* Activity *
Don't include any picture when you restate the data word for word.

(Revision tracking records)
== == ==

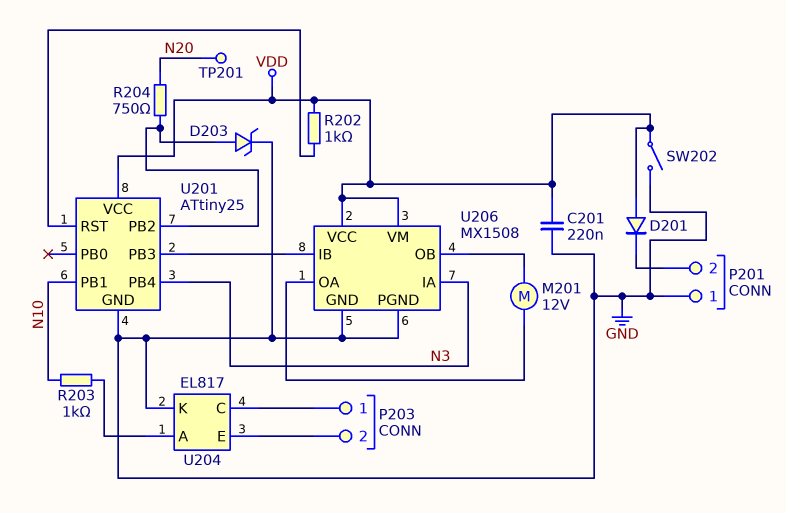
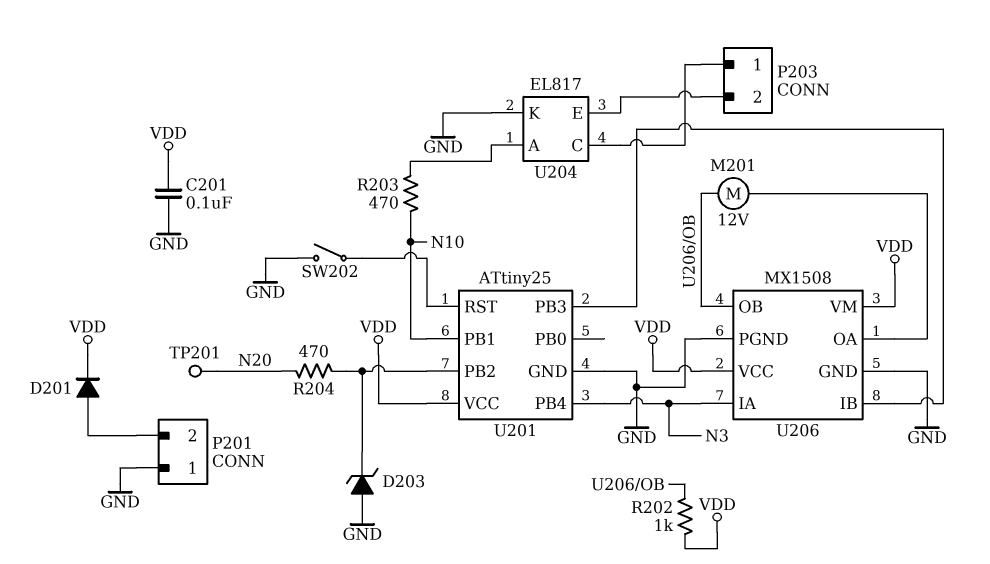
C201: 220nF (GND, VDD) -> 100nF (GND, VDD)
D201: diode (A VDD, K P201/2) -> diode (A P201/2, K VDD)
D203: zener (A U201/PB2, K GND) -> zener (A GND, K U201/PB2)
R202: 1k (U201/RST, VDD) -> 1k (U206/OB, VDD)
R203: 1k (N10, U204/A) -> 470 (N10, U204/A)
R204: 750 (N20, U201/PB2) -> 470 (N20, U201/PB2)
SW202: switch (GND, VDD) -> switch (GND, U201/RST)

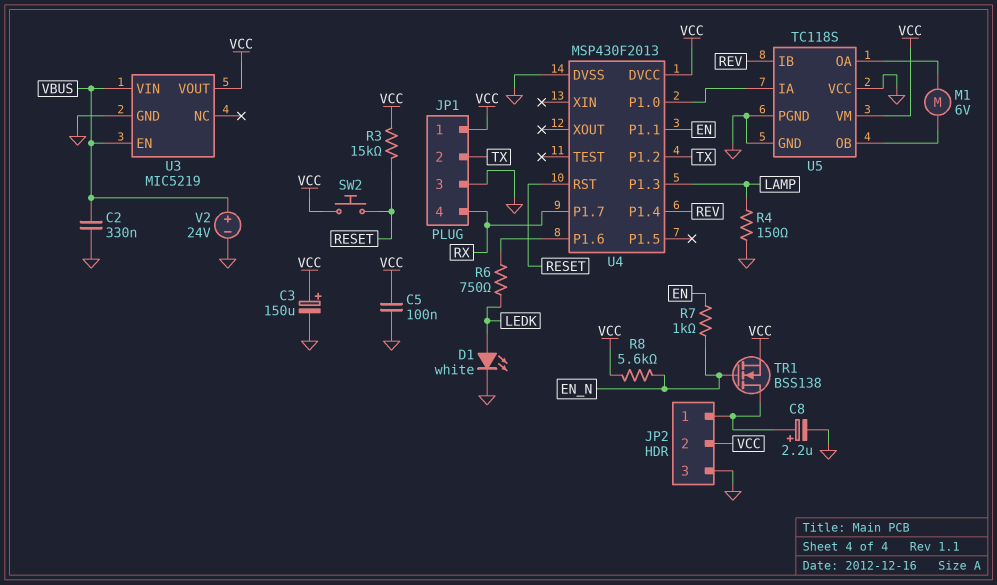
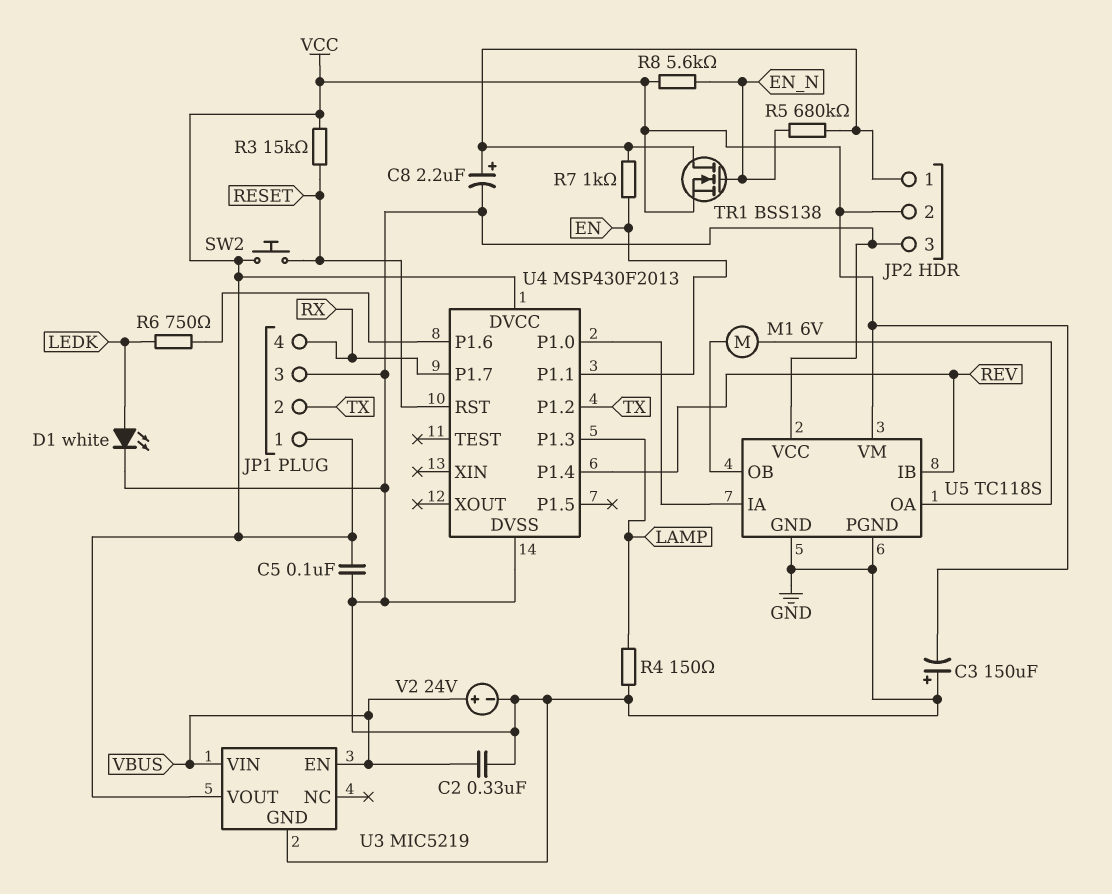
C3: 150uF (plus VCC, minus GND) -> 150uF (plus GND, minus VCC)
R5: none -> 680k (EN_N, JP2/1)
R7: 1k (EN, EN_N) -> 1k (EN, JP2/1)

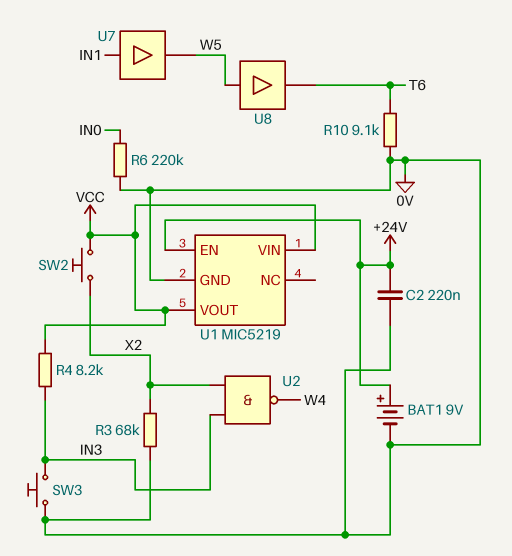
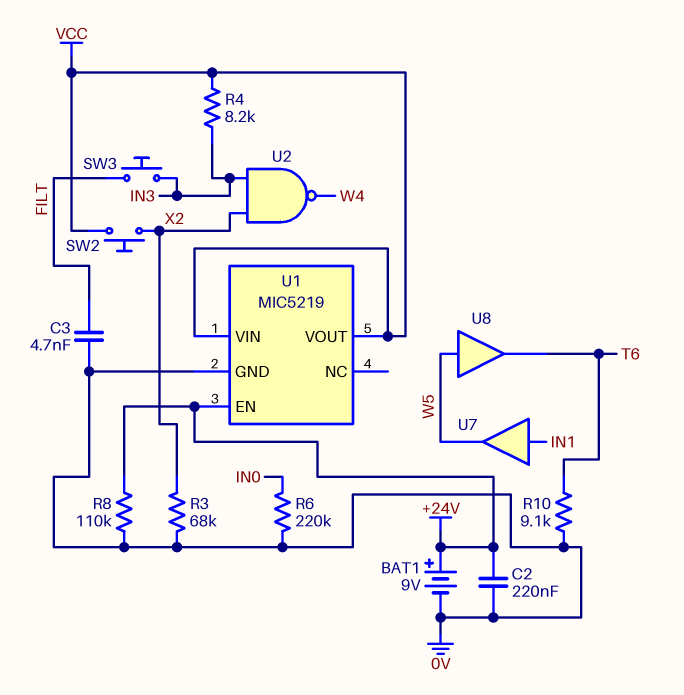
C3: none -> 4.7nF (0V, FILT)
R8: none -> 110k (+24V, 0V)
SW3: button (0V, IN3) -> button (FILT, IN3)

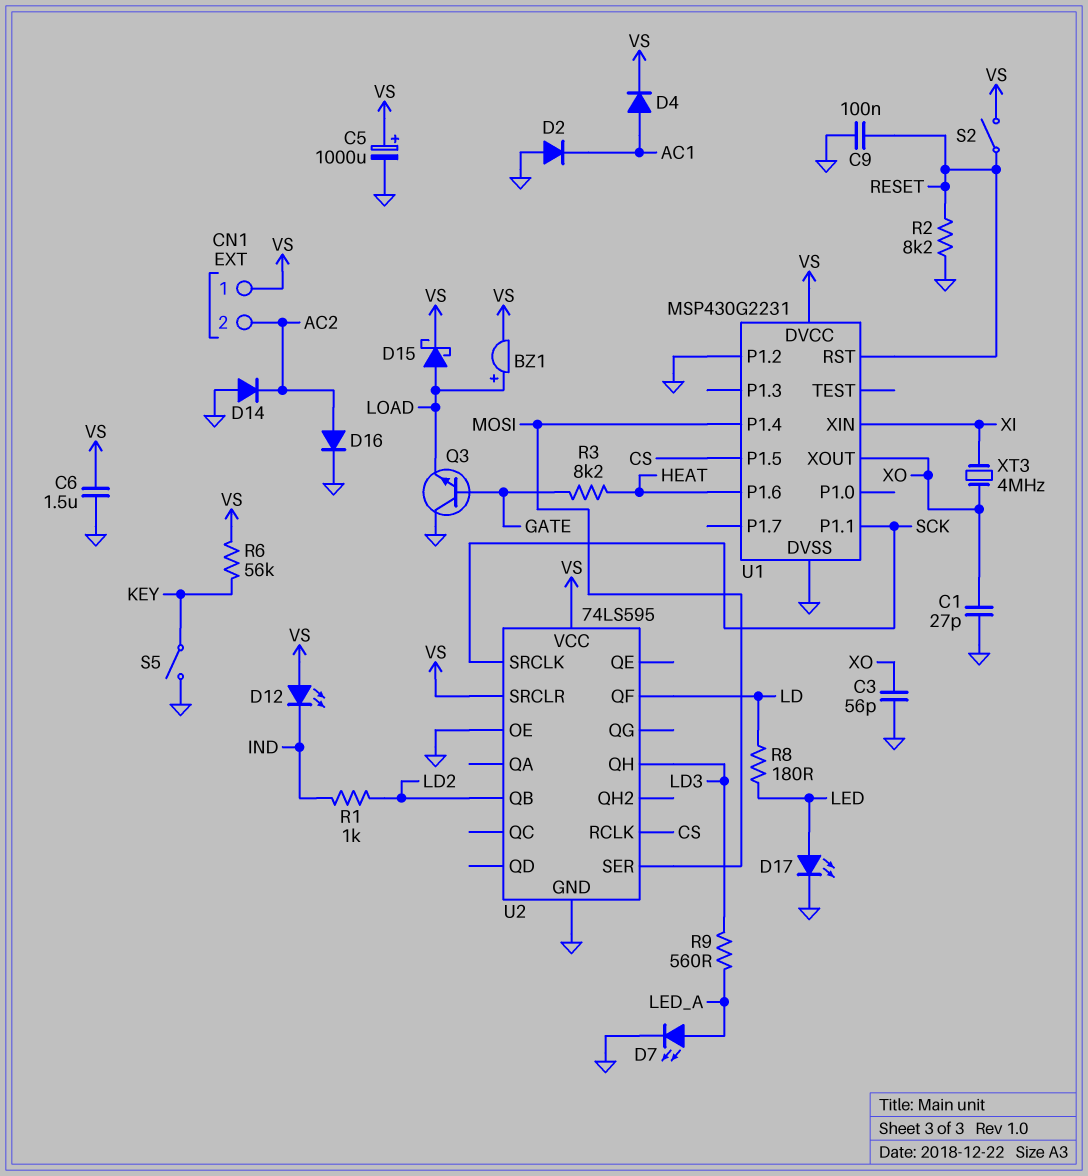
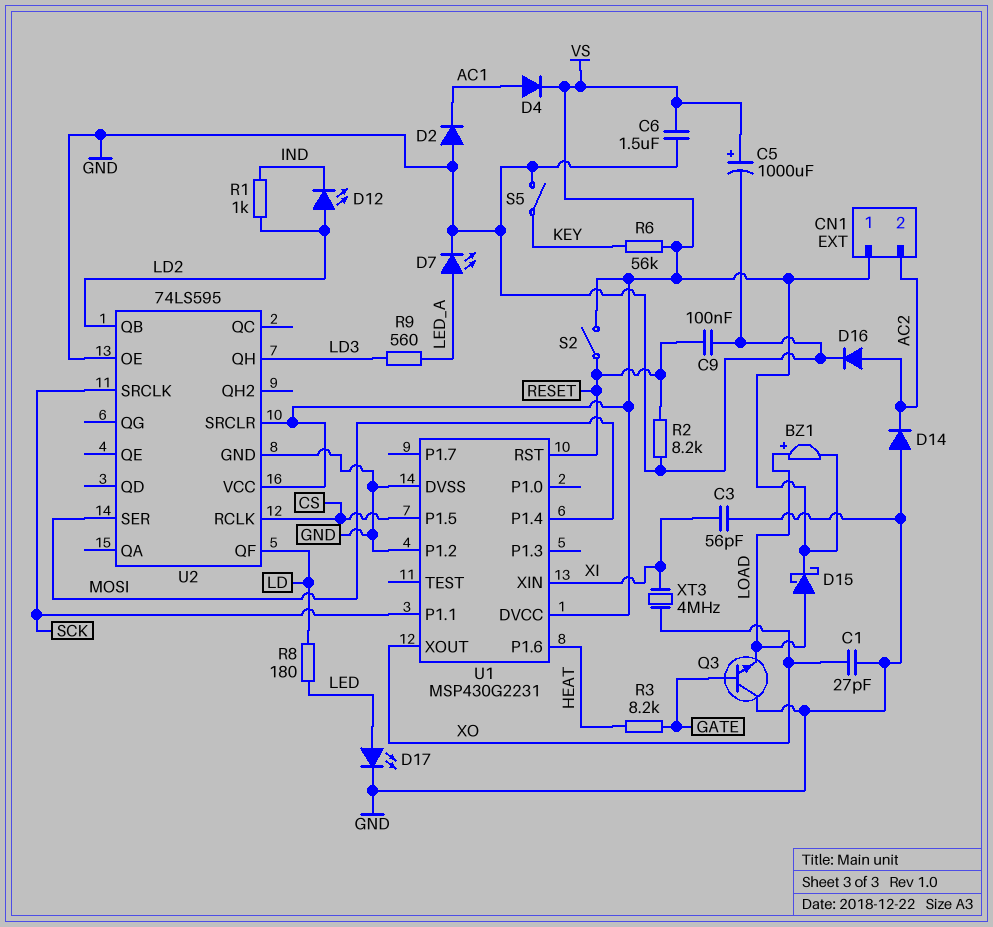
C3: 56pF (GND, XO) -> 56pF (GND, XI)
D12: LED (A VS, K IND) -> LED (A LD2, K IND)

== == ==

* Written response *
C201: 220nF (GND, VDD) -> 100nF (GND, VDD)
D201: diode (A VDD, K P201/2) -> diode (A P201/2, K VDD)
D203: zener (A U201/PB2, K GND) -> zener (A GND, K U201/PB2)
R202: 1k (U201/RST, VDD) -> 1k (U206/OB, VDD)
R203: 1k (N10, U204/A) -> 470 (N10, U204/A)
R204: 750 (N20, U201/PB2) -> 470 (N20, U201/PB2)
SW202: switch (GND, VDD) -> switch (GND, U201/RST)

C3: 150uF (plus VCC, minus GND) -> 150uF (plus GND, minus VCC)
R5: none -> 680k (EN_N, JP2/1)
R7: 1k (EN, EN_N) -> 1k (EN, JP2/1)

C3: none -> 4.7nF (0V, FILT)
R8: none -> 110k (+24V, 0V)
SW3: button (0V, IN3) -> button (FILT, IN3)

C3: 56pF (GND, XO) -> 56pF (GND, XI)
D12: LED (A VS, K IND) -> LED (A LD2, K IND)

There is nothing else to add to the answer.